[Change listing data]
◆ ◆ ◆ ◆
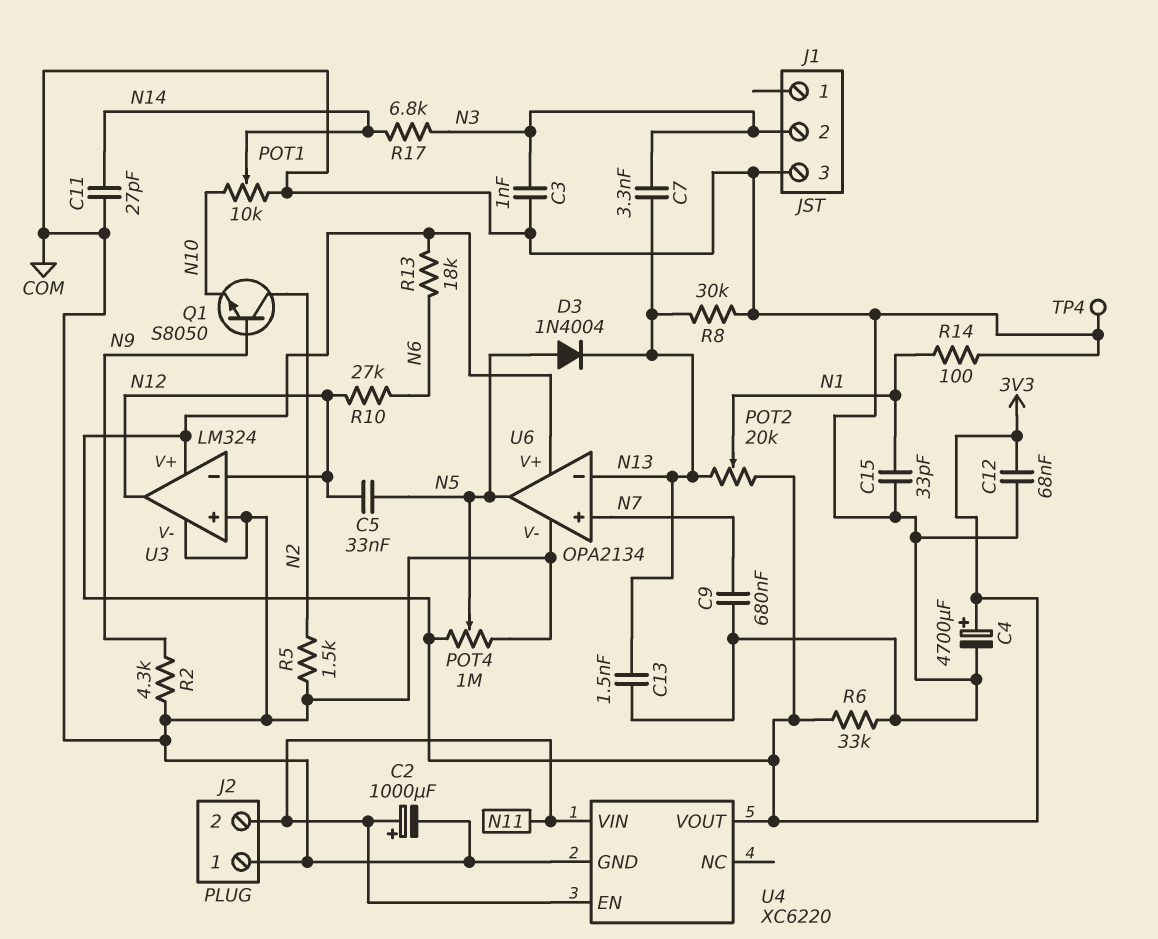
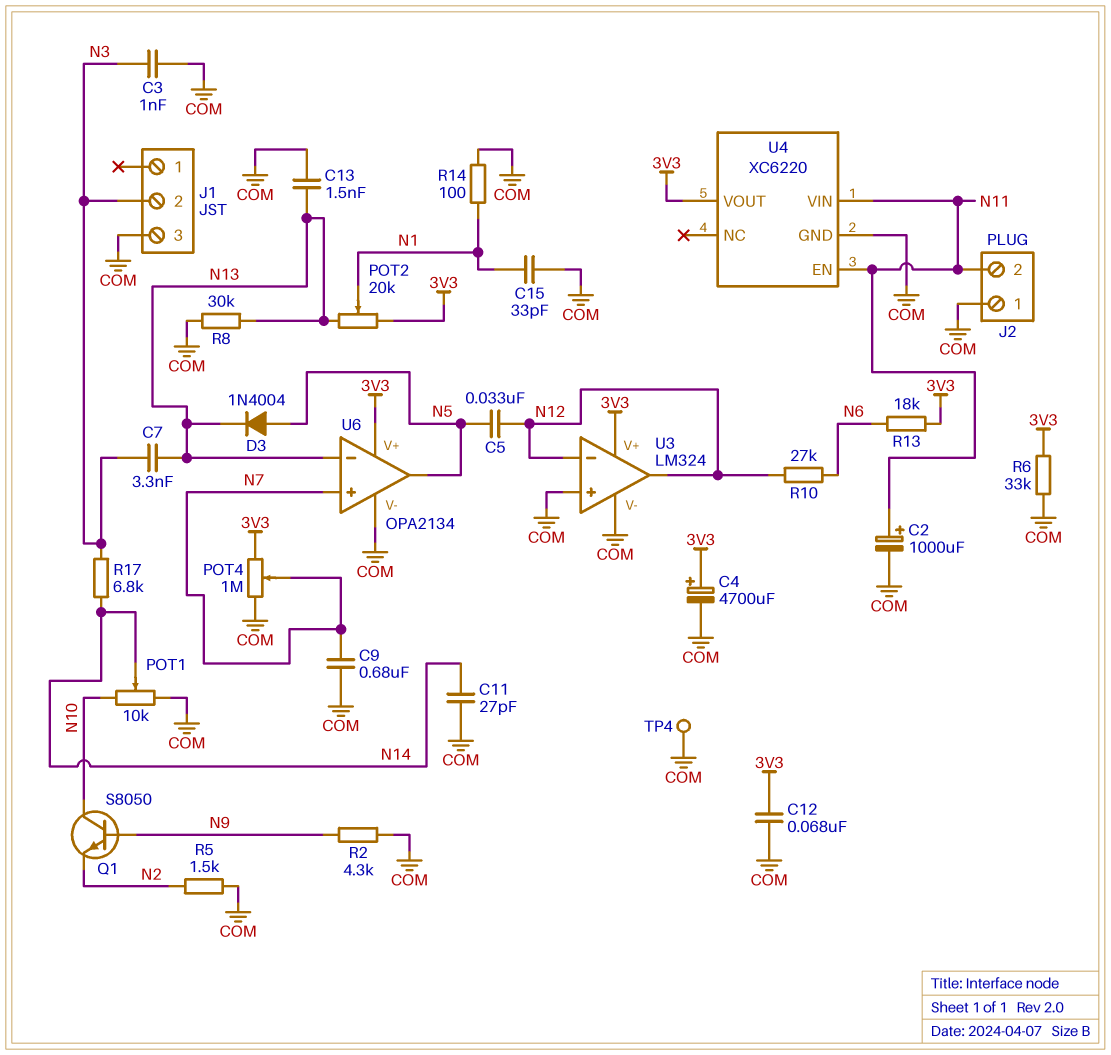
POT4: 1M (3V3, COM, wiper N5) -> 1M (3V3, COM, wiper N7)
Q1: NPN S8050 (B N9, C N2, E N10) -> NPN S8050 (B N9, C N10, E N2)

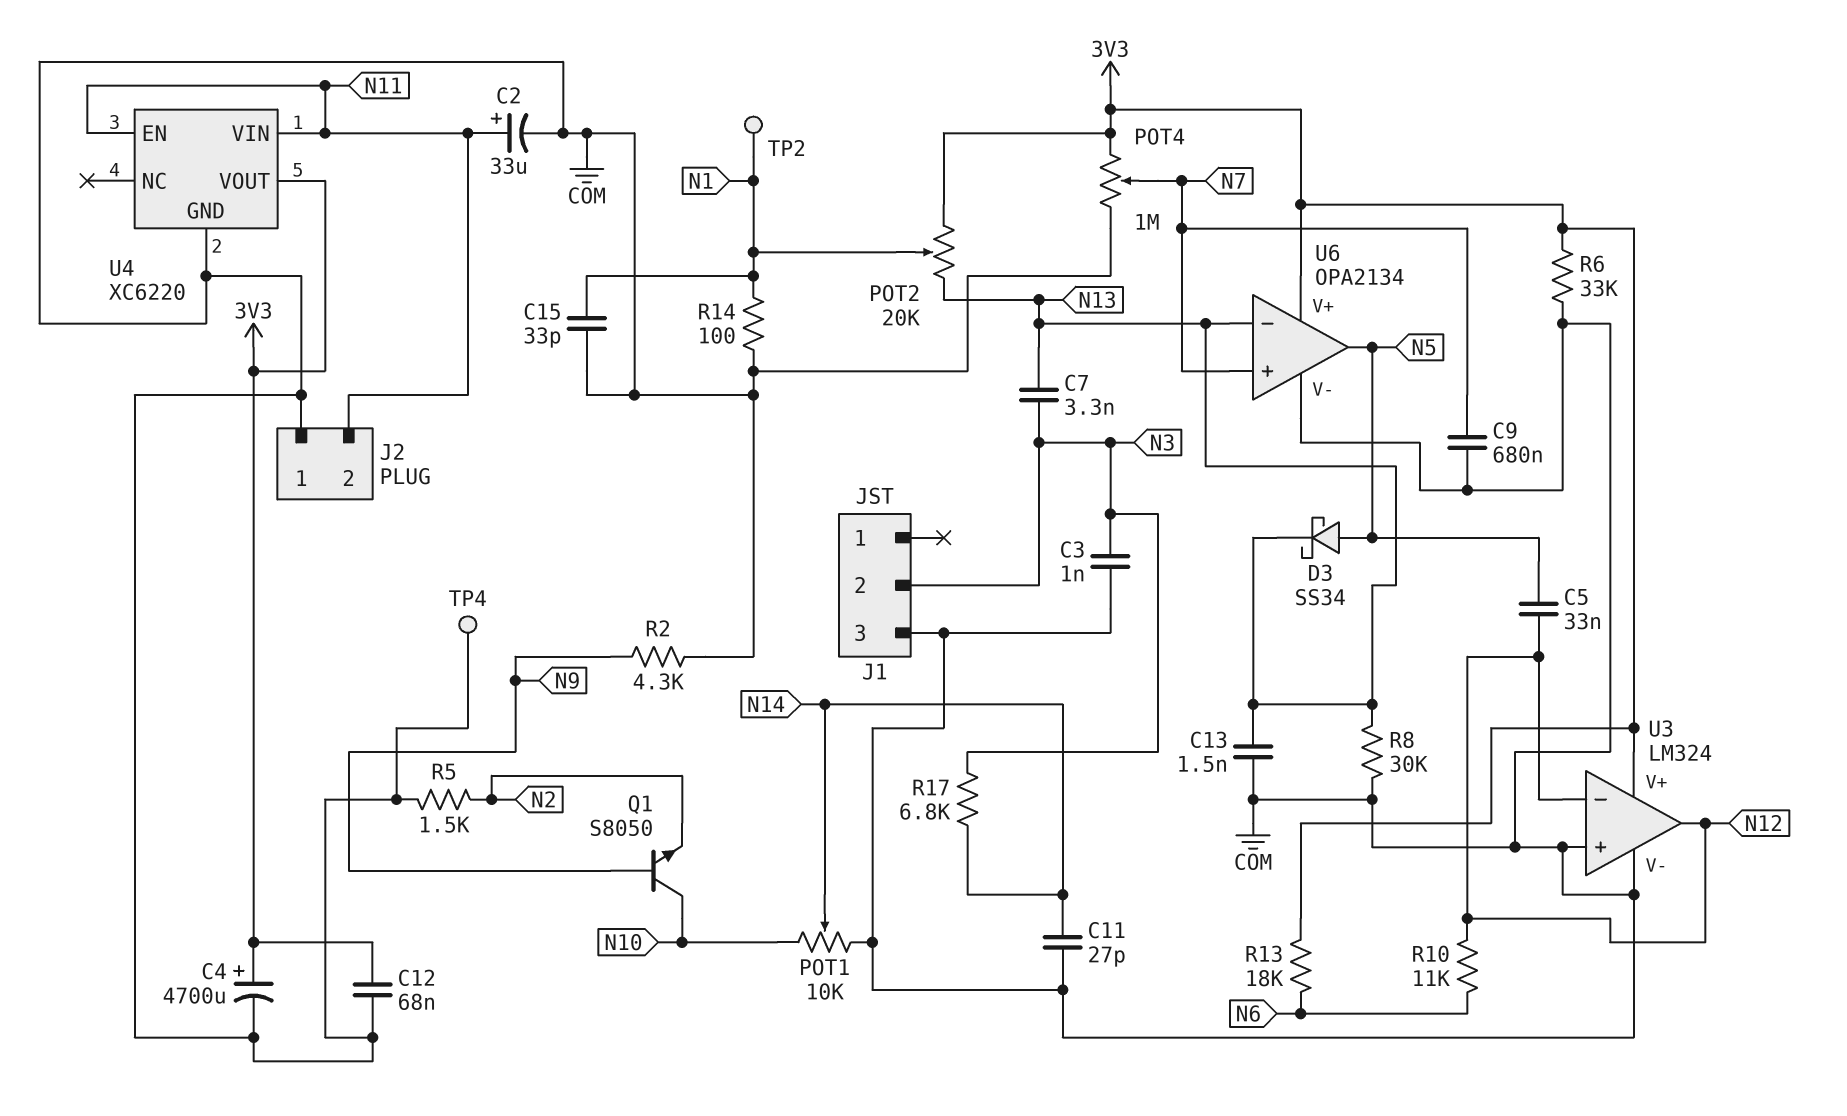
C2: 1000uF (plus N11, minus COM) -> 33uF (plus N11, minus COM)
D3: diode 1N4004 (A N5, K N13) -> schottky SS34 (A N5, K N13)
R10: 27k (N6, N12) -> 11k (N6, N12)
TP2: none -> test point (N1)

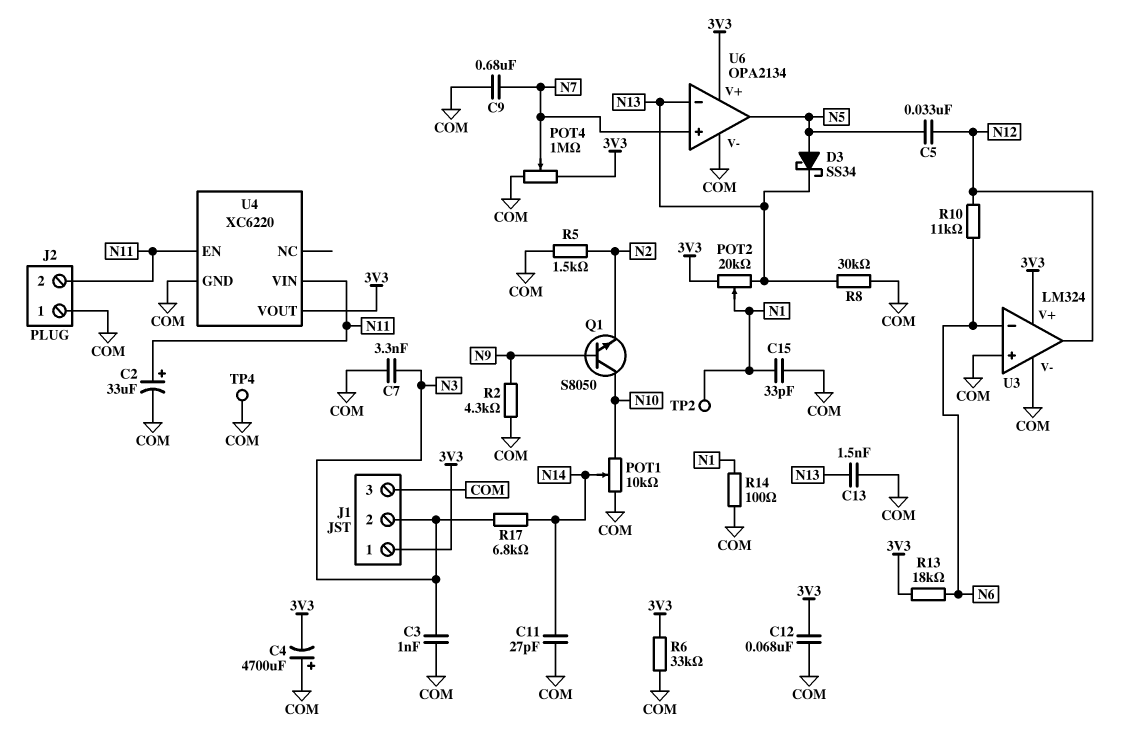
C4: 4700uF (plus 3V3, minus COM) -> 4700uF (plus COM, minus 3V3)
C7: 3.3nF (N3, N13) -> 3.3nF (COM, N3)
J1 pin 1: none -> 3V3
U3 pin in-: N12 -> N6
◆ ◆ ◆ ◆
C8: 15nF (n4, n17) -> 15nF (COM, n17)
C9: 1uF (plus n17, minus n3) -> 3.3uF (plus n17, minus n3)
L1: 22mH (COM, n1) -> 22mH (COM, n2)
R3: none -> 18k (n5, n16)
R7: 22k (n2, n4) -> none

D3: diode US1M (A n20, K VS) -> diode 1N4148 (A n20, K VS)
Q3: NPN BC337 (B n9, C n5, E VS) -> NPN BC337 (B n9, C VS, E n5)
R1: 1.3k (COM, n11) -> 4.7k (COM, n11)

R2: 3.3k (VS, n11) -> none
◆ ◆ ◆ ◆
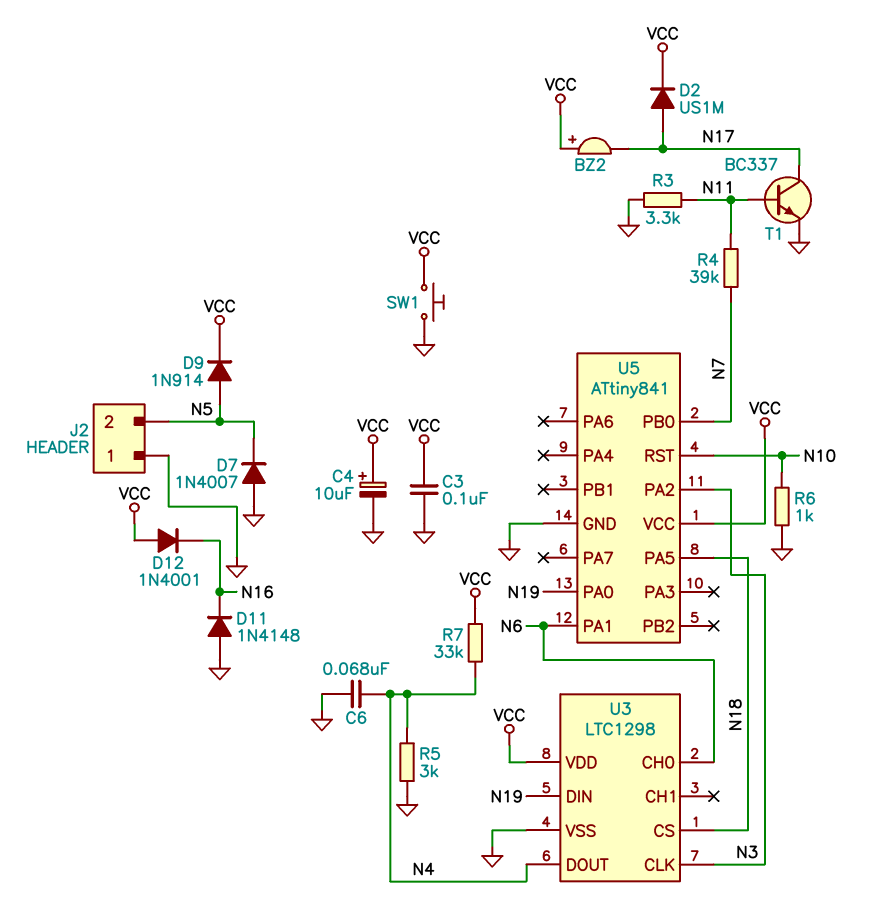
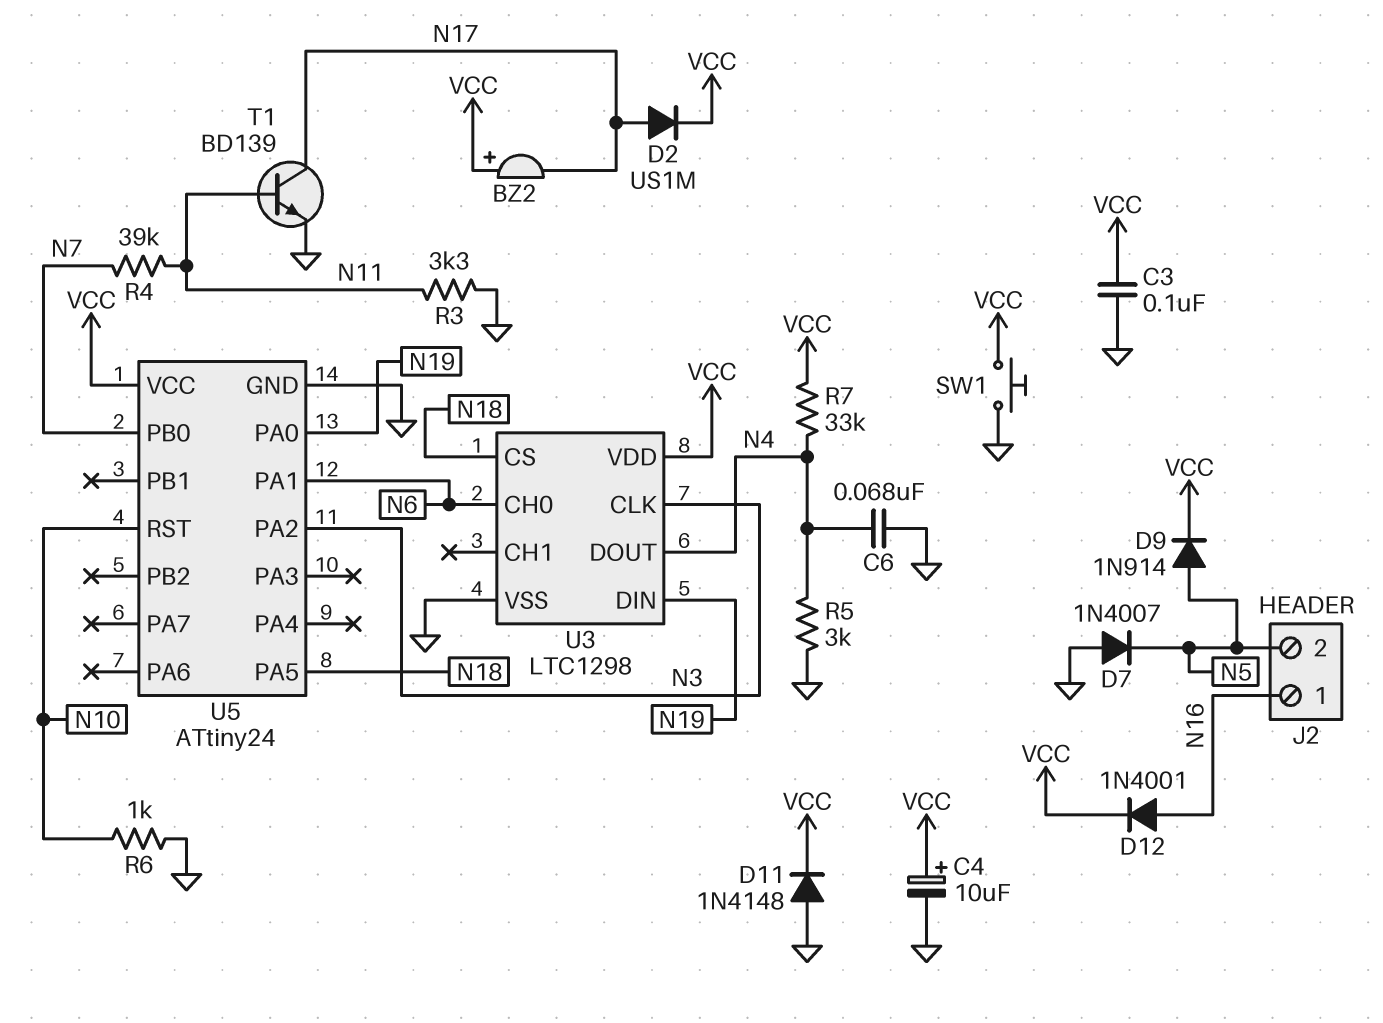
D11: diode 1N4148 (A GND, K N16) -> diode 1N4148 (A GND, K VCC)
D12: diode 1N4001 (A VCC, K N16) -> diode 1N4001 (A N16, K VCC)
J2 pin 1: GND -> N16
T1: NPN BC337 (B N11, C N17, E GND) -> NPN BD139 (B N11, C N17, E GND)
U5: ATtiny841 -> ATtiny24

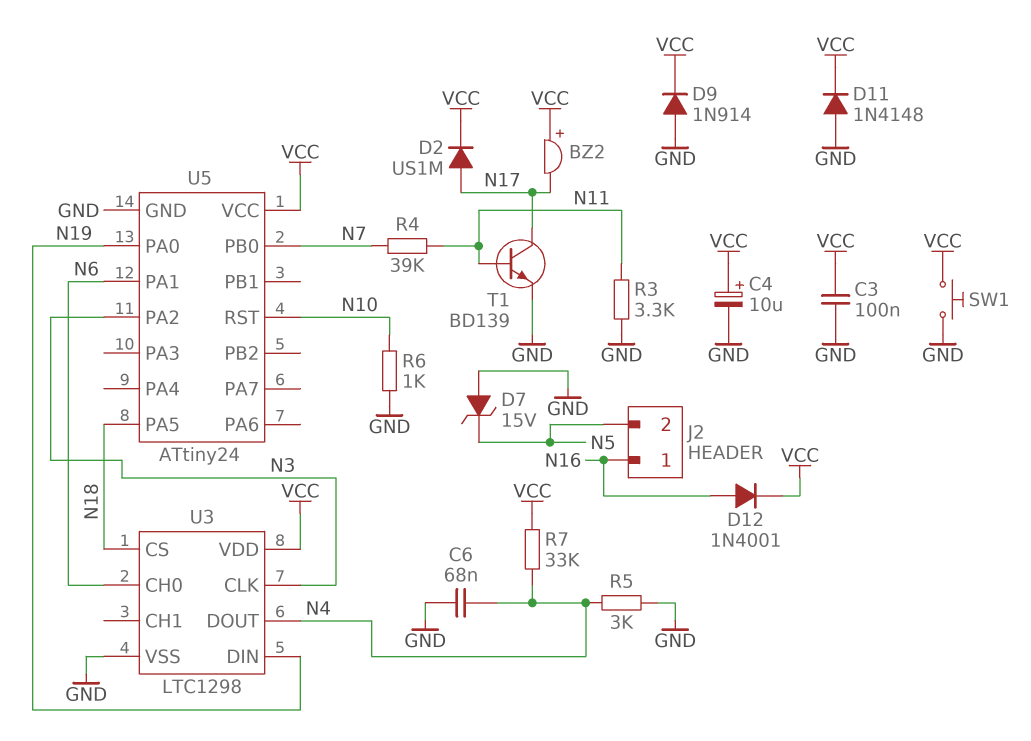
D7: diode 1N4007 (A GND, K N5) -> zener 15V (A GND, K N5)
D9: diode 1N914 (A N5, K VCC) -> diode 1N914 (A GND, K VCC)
◆ ◆ ◆ ◆
## [INSTRUCTIONS FOR THE TASK]
Only the lines with the string "diode" are wanted; pick them out of the records above and copy them.

## [RESPONSE BELOW]
D3: diode 1N4004 (A N5, K N13) -> schottky SS34 (A N5, K N13)
D3: diode US1M (A n20, K VS) -> diode 1N4148 (A n20, K VS)
D11: diode 1N4148 (A GND, K N16) -> diode 1N4148 (A GND, K VCC)
D12: diode 1N4001 (A VCC, K N16) -> diode 1N4001 (A N16, K VCC)
D7: diode 1N4007 (A GND, K N5) -> zener 15V (A GND, K N5)
D9: diode 1N914 (A N5, K VCC) -> diode 1N914 (A GND, K VCC)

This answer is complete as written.